Record extracts
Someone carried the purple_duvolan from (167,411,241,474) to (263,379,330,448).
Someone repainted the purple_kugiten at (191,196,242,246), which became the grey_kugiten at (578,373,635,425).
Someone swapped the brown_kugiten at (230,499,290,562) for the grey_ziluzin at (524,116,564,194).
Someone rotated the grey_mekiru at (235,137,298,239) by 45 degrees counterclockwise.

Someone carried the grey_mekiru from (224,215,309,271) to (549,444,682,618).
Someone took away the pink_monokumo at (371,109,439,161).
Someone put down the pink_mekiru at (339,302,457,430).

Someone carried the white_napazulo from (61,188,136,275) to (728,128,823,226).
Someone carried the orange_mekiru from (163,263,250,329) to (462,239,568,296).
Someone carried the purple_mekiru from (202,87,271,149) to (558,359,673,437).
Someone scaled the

What to work on
Only the last part of the records is wanted. Repeat it exactly, beginning at the line containing "Someone repainted the" and ending at the final line.

Response for this exercise
Someone repainted the purple_kugiten at (191,196,242,246), which became the grey_kugiten at (578,373,635,425).
Someone swapped the brown_kugiten at (230,499,290,562) for the grey_ziluzin at (524,116,564,194).
Someone rotated the grey_mekiru at (235,137,298,239) by 45 degrees counterclockwise.

Someone carried the grey_mekiru from (224,215,309,271) to (549,444,682,618).
Someone took away the pink_monokumo at (371,109,439,161).
Someone put down the pink_mekiru at (339,302,457,430).

Someone carried the white_napazulo from (61,188,136,275) to (728,128,823,226).
Someone carried the orange_mekiru from (163,263,250,329) to (462,239,568,296).
Someone carried the purple_mekiru from (202,87,271,149) to (558,359,673,437).
Someone scaled the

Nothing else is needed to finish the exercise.